-- START OF Input material --

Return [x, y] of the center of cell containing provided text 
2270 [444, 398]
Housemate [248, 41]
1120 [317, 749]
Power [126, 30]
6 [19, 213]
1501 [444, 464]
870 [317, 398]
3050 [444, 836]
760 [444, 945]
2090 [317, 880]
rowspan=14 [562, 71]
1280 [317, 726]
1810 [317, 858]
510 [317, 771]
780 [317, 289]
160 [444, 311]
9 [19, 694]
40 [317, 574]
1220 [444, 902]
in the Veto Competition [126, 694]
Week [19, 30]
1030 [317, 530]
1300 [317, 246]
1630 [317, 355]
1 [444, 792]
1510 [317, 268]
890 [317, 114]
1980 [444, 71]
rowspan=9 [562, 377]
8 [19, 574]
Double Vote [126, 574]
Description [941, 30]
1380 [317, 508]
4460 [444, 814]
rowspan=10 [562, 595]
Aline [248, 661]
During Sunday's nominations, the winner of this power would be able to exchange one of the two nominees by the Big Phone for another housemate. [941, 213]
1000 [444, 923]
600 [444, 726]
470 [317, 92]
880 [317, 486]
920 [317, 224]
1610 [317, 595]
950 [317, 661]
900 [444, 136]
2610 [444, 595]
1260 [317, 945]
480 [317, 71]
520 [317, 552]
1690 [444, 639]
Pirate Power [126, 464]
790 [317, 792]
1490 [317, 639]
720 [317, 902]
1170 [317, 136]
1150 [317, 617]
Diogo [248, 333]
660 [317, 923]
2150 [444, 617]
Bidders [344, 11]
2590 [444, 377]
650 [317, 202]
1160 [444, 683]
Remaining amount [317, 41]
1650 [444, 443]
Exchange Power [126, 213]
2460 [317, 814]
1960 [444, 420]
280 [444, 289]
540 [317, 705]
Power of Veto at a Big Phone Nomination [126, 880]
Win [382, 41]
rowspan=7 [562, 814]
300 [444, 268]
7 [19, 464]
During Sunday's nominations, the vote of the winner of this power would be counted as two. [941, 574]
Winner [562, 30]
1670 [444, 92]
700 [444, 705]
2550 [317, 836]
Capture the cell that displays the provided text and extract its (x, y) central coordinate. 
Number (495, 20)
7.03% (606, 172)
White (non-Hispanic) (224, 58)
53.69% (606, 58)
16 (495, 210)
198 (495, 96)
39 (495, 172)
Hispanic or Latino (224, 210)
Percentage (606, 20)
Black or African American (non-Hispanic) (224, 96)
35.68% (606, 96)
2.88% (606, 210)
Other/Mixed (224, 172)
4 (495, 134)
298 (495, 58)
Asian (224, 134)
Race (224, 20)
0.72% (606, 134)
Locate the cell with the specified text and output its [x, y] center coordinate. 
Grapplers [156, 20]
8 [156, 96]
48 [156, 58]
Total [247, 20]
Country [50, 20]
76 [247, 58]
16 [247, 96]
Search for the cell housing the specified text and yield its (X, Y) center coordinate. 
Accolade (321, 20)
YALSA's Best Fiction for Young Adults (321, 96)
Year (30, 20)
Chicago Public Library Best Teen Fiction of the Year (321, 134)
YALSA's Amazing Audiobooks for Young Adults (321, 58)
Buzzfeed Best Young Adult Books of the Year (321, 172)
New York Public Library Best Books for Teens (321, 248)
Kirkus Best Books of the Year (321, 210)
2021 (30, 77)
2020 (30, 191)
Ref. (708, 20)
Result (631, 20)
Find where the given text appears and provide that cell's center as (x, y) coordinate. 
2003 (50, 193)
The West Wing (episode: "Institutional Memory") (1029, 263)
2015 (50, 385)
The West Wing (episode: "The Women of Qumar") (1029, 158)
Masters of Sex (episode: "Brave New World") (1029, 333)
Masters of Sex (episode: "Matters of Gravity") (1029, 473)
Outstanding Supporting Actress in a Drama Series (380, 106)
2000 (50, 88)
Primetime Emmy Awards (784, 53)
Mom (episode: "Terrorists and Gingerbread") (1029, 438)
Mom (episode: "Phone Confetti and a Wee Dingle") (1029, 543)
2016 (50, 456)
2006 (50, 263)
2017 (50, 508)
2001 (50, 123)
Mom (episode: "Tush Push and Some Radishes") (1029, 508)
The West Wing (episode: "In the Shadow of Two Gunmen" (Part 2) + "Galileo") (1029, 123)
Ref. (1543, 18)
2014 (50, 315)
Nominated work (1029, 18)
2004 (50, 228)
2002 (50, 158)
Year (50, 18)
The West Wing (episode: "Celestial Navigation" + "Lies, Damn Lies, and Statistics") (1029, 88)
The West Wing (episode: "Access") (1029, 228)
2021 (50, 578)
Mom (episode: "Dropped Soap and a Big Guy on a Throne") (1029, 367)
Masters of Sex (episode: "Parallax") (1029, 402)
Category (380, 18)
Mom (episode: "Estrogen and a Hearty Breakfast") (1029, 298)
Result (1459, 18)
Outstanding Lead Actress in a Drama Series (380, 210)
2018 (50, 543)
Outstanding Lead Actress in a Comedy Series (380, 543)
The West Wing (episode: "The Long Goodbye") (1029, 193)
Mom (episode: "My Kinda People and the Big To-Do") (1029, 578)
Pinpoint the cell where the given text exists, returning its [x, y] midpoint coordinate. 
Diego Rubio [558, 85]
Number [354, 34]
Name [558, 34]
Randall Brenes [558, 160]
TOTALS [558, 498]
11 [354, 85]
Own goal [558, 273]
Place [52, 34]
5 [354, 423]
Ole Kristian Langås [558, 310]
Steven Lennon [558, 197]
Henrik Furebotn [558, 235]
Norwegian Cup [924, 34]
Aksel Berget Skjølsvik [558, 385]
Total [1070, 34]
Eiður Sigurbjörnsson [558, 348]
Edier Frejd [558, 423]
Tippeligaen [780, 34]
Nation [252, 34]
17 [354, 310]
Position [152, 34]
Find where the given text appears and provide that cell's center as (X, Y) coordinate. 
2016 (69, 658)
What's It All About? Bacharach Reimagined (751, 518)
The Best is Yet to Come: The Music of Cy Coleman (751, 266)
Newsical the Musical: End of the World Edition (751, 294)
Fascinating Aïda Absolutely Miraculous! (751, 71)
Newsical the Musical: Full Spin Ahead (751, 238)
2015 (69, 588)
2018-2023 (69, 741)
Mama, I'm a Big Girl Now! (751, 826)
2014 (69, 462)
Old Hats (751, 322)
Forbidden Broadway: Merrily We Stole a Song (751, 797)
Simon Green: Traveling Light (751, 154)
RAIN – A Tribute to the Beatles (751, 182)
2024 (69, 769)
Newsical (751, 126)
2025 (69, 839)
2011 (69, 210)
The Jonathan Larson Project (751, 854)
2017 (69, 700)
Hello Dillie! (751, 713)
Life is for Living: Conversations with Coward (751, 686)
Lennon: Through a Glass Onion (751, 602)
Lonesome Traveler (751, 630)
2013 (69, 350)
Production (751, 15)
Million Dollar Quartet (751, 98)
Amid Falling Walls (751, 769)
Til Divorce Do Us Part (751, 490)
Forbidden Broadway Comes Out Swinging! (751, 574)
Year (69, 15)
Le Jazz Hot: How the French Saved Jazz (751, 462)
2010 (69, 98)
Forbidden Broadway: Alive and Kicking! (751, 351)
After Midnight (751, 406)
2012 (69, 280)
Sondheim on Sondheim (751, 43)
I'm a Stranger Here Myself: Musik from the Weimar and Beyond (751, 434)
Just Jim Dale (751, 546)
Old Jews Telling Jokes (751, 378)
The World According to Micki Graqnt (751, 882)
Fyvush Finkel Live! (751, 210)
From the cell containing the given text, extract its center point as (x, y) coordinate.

-- END OF Input material --

▶ **Request**: Reproduce all of the material above line for line, changing nothing.

▶ **Complete answer**:
Return [x, y] of the center of cell containing provided text 
2270 [444, 398]
Housemate [248, 41]
1120 [317, 749]
Power [126, 30]
6 [19, 213]
1501 [444, 464]
870 [317, 398]
3050 [444, 836]
760 [444, 945]
2090 [317, 880]
rowspan=14 [562, 71]
1280 [317, 726]
1810 [317, 858]
510 [317, 771]
780 [317, 289]
160 [444, 311]
9 [19, 694]
40 [317, 574]
1220 [444, 902]
in the Veto Competition [126, 694]
Week [19, 30]
1030 [317, 530]
1300 [317, 246]
1630 [317, 355]
1 [444, 792]
1510 [317, 268]
890 [317, 114]
1980 [444, 71]
rowspan=9 [562, 377]
8 [19, 574]
Double Vote [126, 574]
Description [941, 30]
1380 [317, 508]
4460 [444, 814]
rowspan=10 [562, 595]
Aline [248, 661]
During Sunday's nominations, the winner of this power would be able to exchange one of the two nominees by the Big Phone for another housemate. [941, 213]
1000 [444, 923]
600 [444, 726]
470 [317, 92]
880 [317, 486]
920 [317, 224]
1610 [317, 595]
950 [317, 661]
900 [444, 136]
2610 [444, 595]
1260 [317, 945]
480 [317, 71]
520 [317, 552]
1690 [444, 639]
Pirate Power [126, 464]
790 [317, 792]
1490 [317, 639]
720 [317, 902]
1170 [317, 136]
1150 [317, 617]
Diogo [248, 333]
660 [317, 923]
2150 [444, 617]
Bidders [344, 11]
2590 [444, 377]
650 [317, 202]
1160 [444, 683]
Remaining amount [317, 41]
1650 [444, 443]
Exchange Power [126, 213]
2460 [317, 814]
1960 [444, 420]
280 [444, 289]
540 [317, 705]
Power of Veto at a Big Phone Nomination [126, 880]
Win [382, 41]
rowspan=7 [562, 814]
300 [444, 268]
7 [19, 464]
During Sunday's nominations, the vote of the winner of this power would be counted as two. [941, 574]
Winner [562, 30]
1670 [444, 92]
700 [444, 705]
2550 [317, 836]
Capture the cell that displays the provided text and extract its (x, y) central coordinate. 
Number (495, 20)
7.03% (606, 172)
White (non-Hispanic) (224, 58)
53.69% (606, 58)
16 (495, 210)
198 (495, 96)
39 (495, 172)
Hispanic or Latino (224, 210)
Percentage (606, 20)
Black or African American (non-Hispanic) (224, 96)
35.68% (606, 96)
2.88% (606, 210)
Other/Mixed (224, 172)
4 (495, 134)
298 (495, 58)
Asian (224, 134)
Race (224, 20)
0.72% (606, 134)
Locate the cell with the specified text and output its [x, y] center coordinate. 
Grapplers [156, 20]
8 [156, 96]
48 [156, 58]
Total [247, 20]
Country [50, 20]
76 [247, 58]
16 [247, 96]
Search for the cell housing the specified text and yield its (X, Y) center coordinate. 
Accolade (321, 20)
YALSA's Best Fiction for Young Adults (321, 96)
Year (30, 20)
Chicago Public Library Best Teen Fiction of the Year (321, 134)
YALSA's Amazing Audiobooks for Young Adults (321, 58)
Buzzfeed Best Young Adult Books of the Year (321, 172)
New York Public Library Best Books for Teens (321, 248)
Kirkus Best Books of the Year (321, 210)
2021 (30, 77)
2020 (30, 191)
Ref. (708, 20)
Result (631, 20)
Find where the given text appears and provide that cell's center as (x, y) coordinate. 
2003 (50, 193)
The West Wing (episode: "Institutional Memory") (1029, 263)
2015 (50, 385)
The West Wing (episode: "The Women of Qumar") (1029, 158)
Masters of Sex (episode: "Brave New World") (1029, 333)
Masters of Sex (episode: "Matters of Gravity") (1029, 473)
Outstanding Supporting Actress in a Drama Series (380, 106)
2000 (50, 88)
Primetime Emmy Awards (784, 53)
Mom (episode: "Terrorists and Gingerbread") (1029, 438)
Mom (episode: "Phone Confetti and a Wee Dingle") (1029, 543)
2016 (50, 456)
2006 (50, 263)
2017 (50, 508)
2001 (50, 123)
Mom (episode: "Tush Push and Some Radishes") (1029, 508)
The West Wing (episode: "In the Shadow of Two Gunmen" (Part 2) + "Galileo") (1029, 123)
Ref. (1543, 18)
2014 (50, 315)
Nominated work (1029, 18)
2004 (50, 228)
2002 (50, 158)
Year (50, 18)
The West Wing (episode: "Celestial Navigation" + "Lies, Damn Lies, and Statistics") (1029, 88)
The West Wing (episode: "Access") (1029, 228)
2021 (50, 578)
Mom (episode: "Dropped Soap and a Big Guy on a Throne") (1029, 367)
Masters of Sex (episode: "Parallax") (1029, 402)
Category (380, 18)
Mom (episode: "Estrogen and a Hearty Breakfast") (1029, 298)
Result (1459, 18)
Outstanding Lead Actress in a Drama Series (380, 210)
2018 (50, 543)
Outstanding Lead Actress in a Comedy Series (380, 543)
The West Wing (episode: "The Long Goodbye") (1029, 193)
Mom (episode: "My Kinda People and the Big To-Do") (1029, 578)
Pinpoint the cell where the given text exists, returning its [x, y] midpoint coordinate. 
Diego Rubio [558, 85]
Number [354, 34]
Name [558, 34]
Randall Brenes [558, 160]
TOTALS [558, 498]
11 [354, 85]
Own goal [558, 273]
Place [52, 34]
5 [354, 423]
Ole Kristian Langås [558, 310]
Steven Lennon [558, 197]
Henrik Furebotn [558, 235]
Norwegian Cup [924, 34]
Aksel Berget Skjølsvik [558, 385]
Total [1070, 34]
Eiður Sigurbjörnsson [558, 348]
Edier Frejd [558, 423]
Tippeligaen [780, 34]
Nation [252, 34]
17 [354, 310]
Position [152, 34]
Find where the given text appears and provide that cell's center as (X, Y) coordinate. 
2016 (69, 658)
What's It All About? Bacharach Reimagined (751, 518)
The Best is Yet to Come: The Music of Cy Coleman (751, 266)
Newsical the Musical: End of the World Edition (751, 294)
Fascinating Aïda Absolutely Miraculous! (751, 71)
Newsical the Musical: Full Spin Ahead (751, 238)
2015 (69, 588)
2018-2023 (69, 741)
Mama, I'm a Big Girl Now! (751, 826)
2014 (69, 462)
Old Hats (751, 322)
Forbidden Broadway: Merrily We Stole a Song (751, 797)
Simon Green: Traveling Light (751, 154)
RAIN – A Tribute to the Beatles (751, 182)
2024 (69, 769)
Newsical (751, 126)
2025 (69, 839)
2011 (69, 210)
The Jonathan Larson Project (751, 854)
2017 (69, 700)
Hello Dillie! (751, 713)
Life is for Living: Conversations with Coward (751, 686)
Lennon: Through a Glass Onion (751, 602)
Lonesome Traveler (751, 630)
2013 (69, 350)
Production (751, 15)
Million Dollar Quartet (751, 98)
Amid Falling Walls (751, 769)
Til Divorce Do Us Part (751, 490)
Forbidden Broadway Comes Out Swinging! (751, 574)
Year (69, 15)
Le Jazz Hot: How the French Saved Jazz (751, 462)
2010 (69, 98)
Forbidden Broadway: Alive and Kicking! (751, 351)
After Midnight (751, 406)
2012 (69, 280)
Sondheim on Sondheim (751, 43)
I'm a Stranger Here Myself: Musik from the Weimar and Beyond (751, 434)
Just Jim Dale (751, 546)
Old Jews Telling Jokes (751, 378)
The World According to Micki Graqnt (751, 882)
Fyvush Finkel Live! (751, 210)
From the cell containing the given text, extract its center point as (x, y) coordinate.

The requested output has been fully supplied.